▶ _Work order_: Scan the listing for "black" and copy out each line that has it.

———

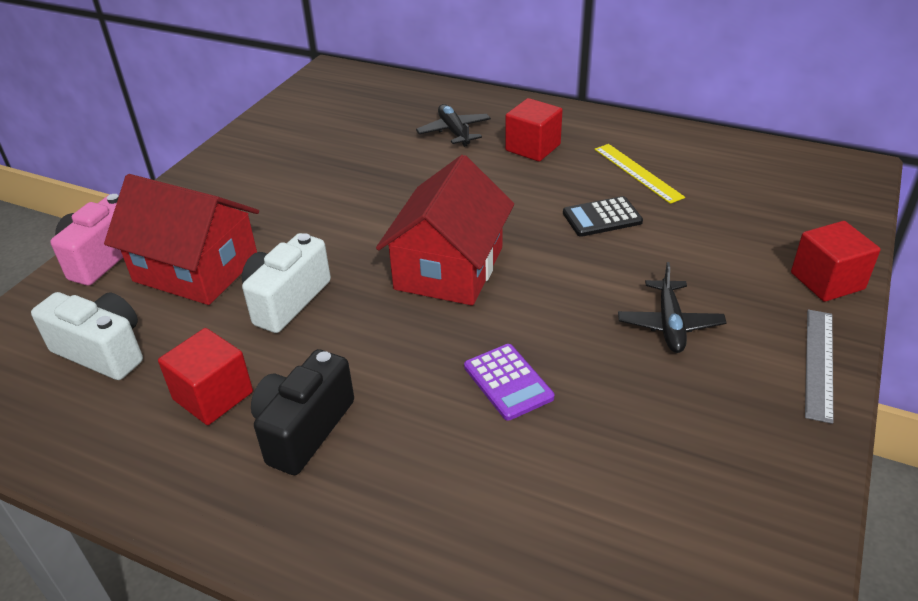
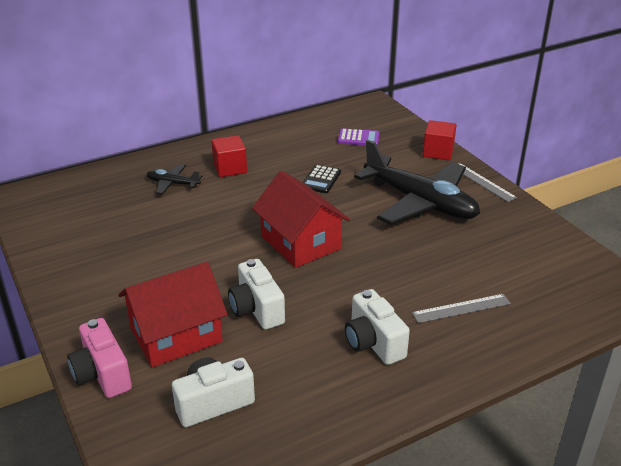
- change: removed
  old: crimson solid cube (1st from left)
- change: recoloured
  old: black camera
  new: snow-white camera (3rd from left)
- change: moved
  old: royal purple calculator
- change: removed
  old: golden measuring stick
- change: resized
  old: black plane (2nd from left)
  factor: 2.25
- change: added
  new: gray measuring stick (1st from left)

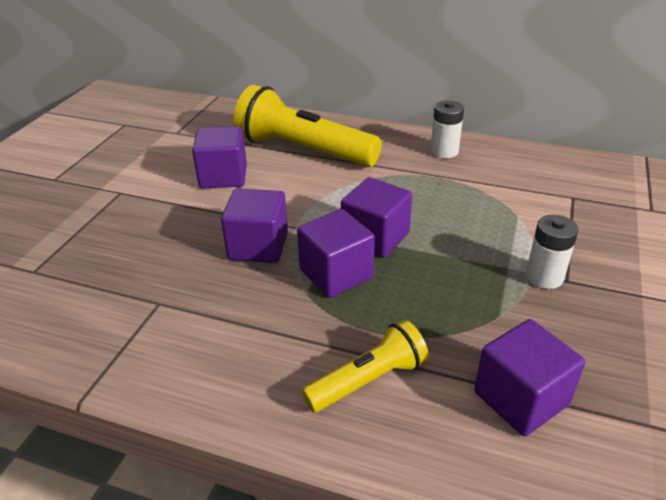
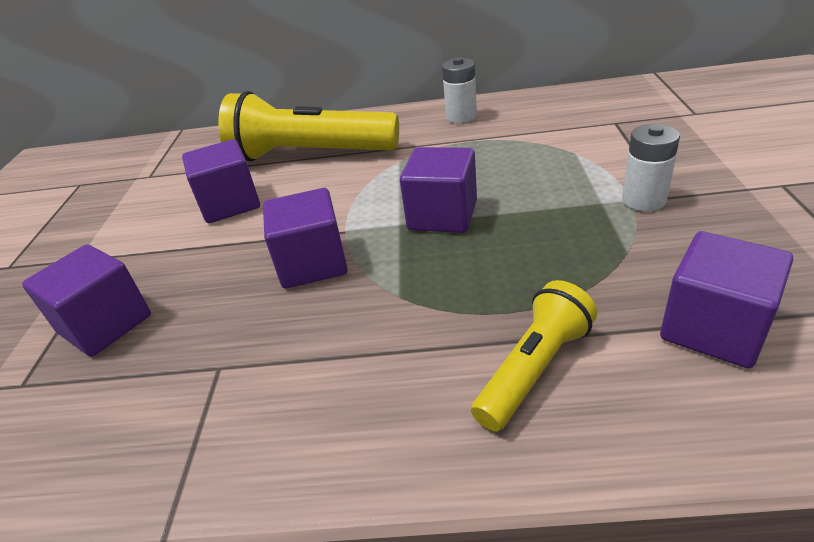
- change: moved
  old: royal purple solid cube (3rd from left in the first image)
  new: royal purple solid cube (1st from left)

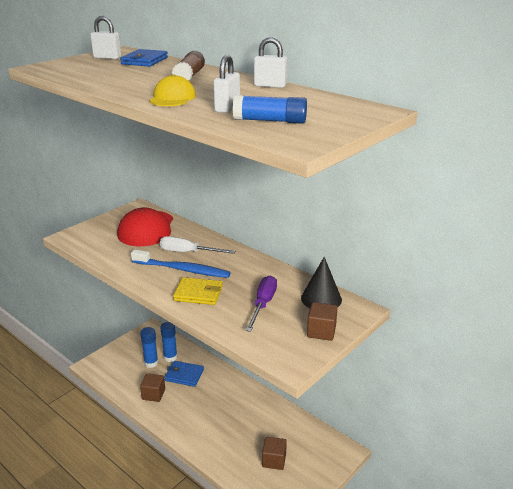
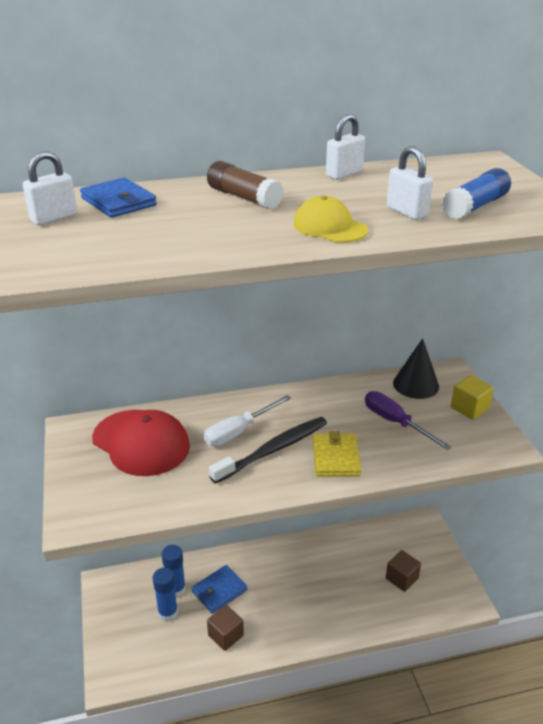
- change: recoloured
  old: royal blue toothbrush
  new: black toothbrush
- change: turned
  old: golden card wallet
  degrees: -45
- change: recoloured
  old: brown solid cube (3rd from left)
  new: golden solid cube

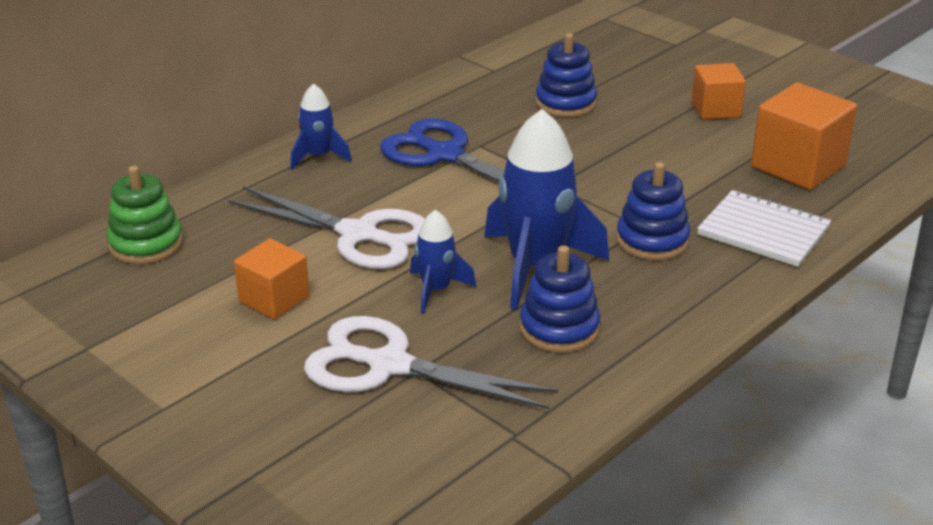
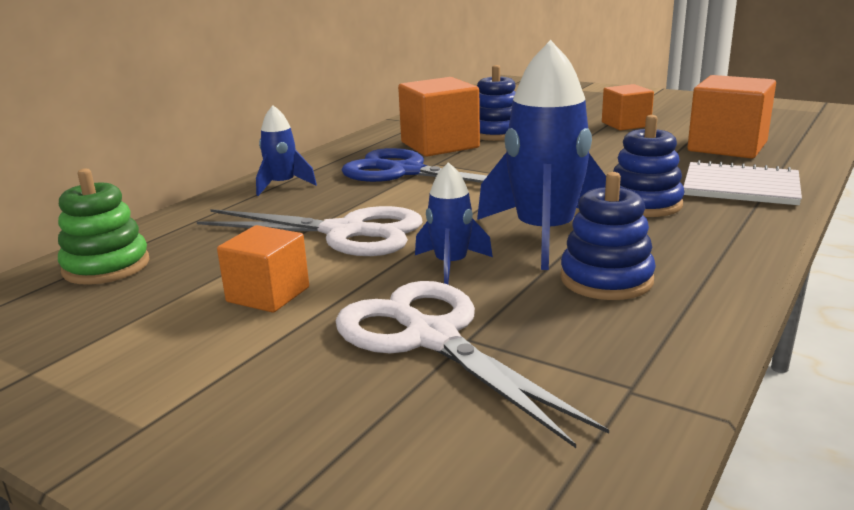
- change: turned
  old: snow-white pair of scissors (2nd from left)
  degrees: 45
- change: added
  new: orange-coloured solid cube (2nd from left)

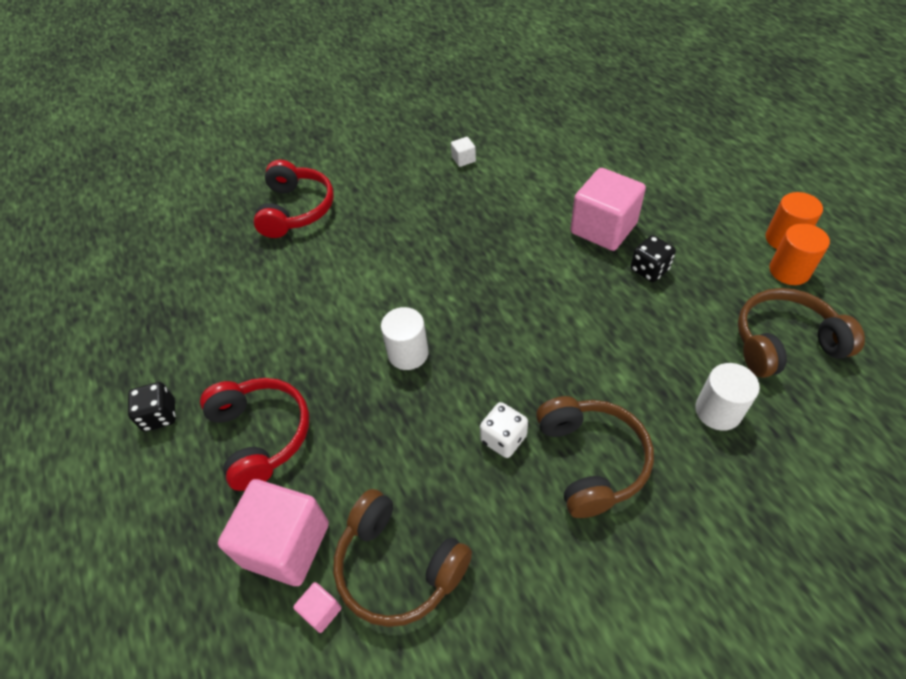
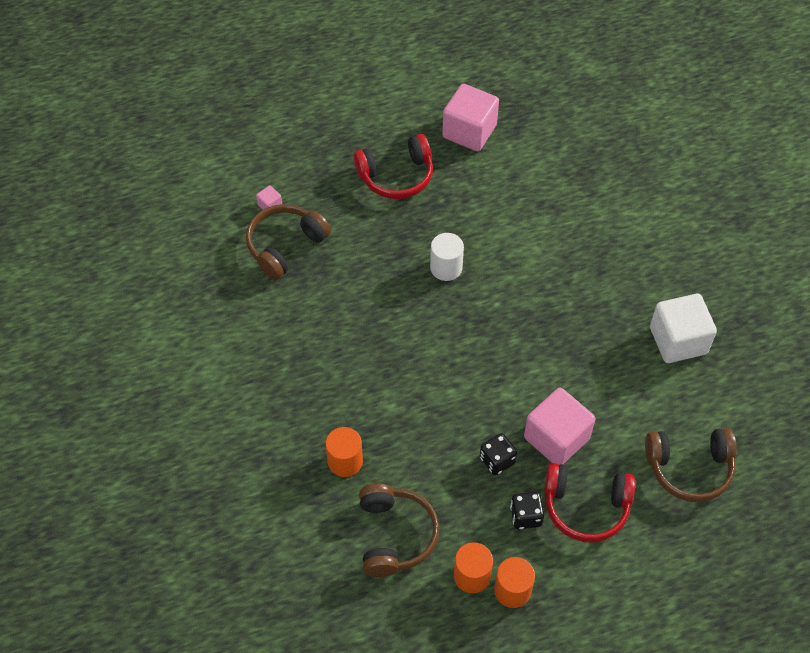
- change: moved
  old: black die (1st from left in the first image)
  new: black die (2nd from left)
- change: moved
  old: pink solid cube (1st from left in the first image)
  new: pink solid cube (2nd from left)
- change: moved
  old: crimson headphones (2nd from left)
- change: resized
  old: snow-white solid cube
  factor: 2.39
- change: removed
  old: snow-white die
- change: moved
  old: brown headphones (2nd from left in the first image)
  new: brown headphones (3rd from left)
- change: recoloured
  old: snow-white solid cylinder (2nd from left)
  new: orange-coloured solid cylinder (1st from left)

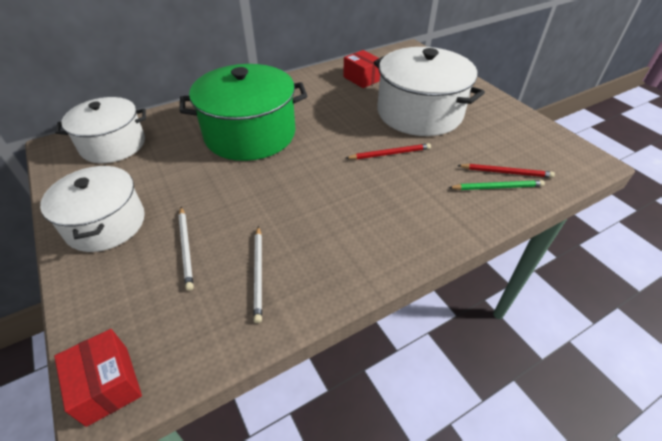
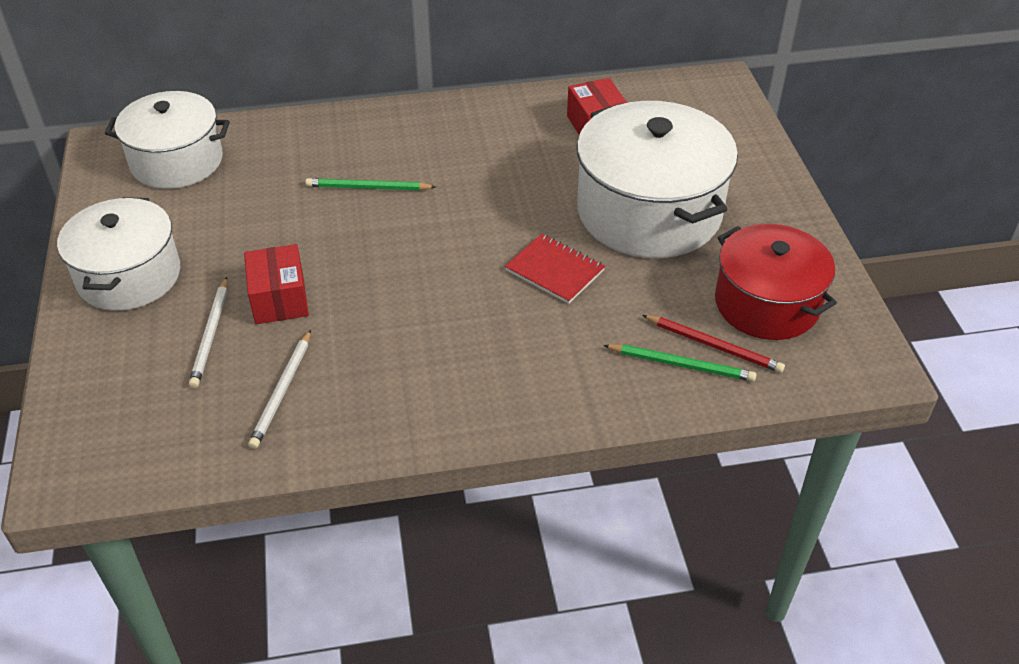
- change: moved
  old: crimson package (1st from left)
- change: replaced
  old: leaf-green stockpot
  new: leaf-green pencil (1st from left)
- change: replaced
  old: crimson pencil (1st from left)
  new: crimson notepad
- change: added
  new: crimson stockpot

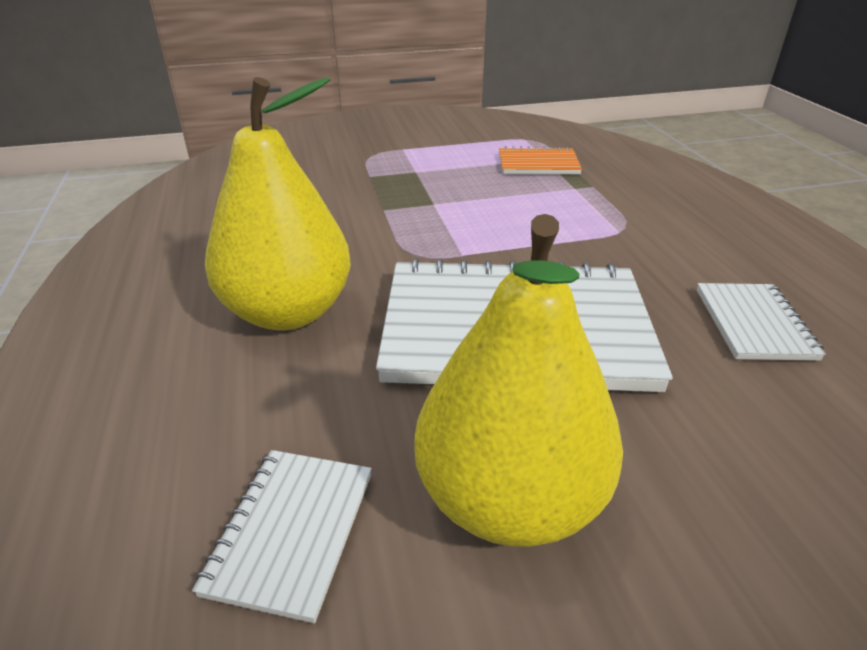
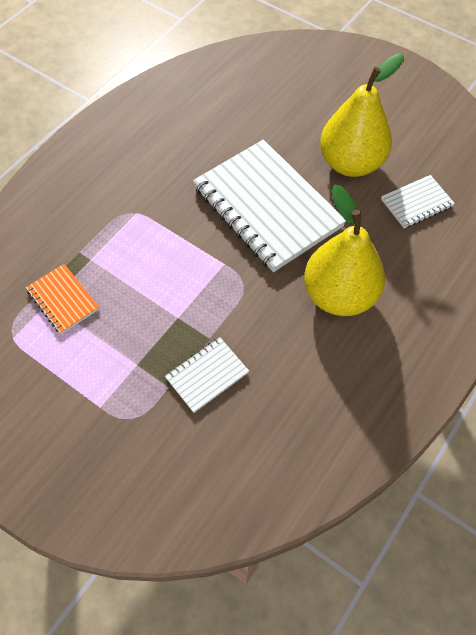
- change: moved
  old: snow-white notepad (3rd from left in the first image)
  new: snow-white notepad (1st from left)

———

▶ _Task response_:
  old: black camera
  old: black plane (2nd from left)
  new: black toothbrush
  old: black die (1st from left in the first image)
  new: black die (2nd from left)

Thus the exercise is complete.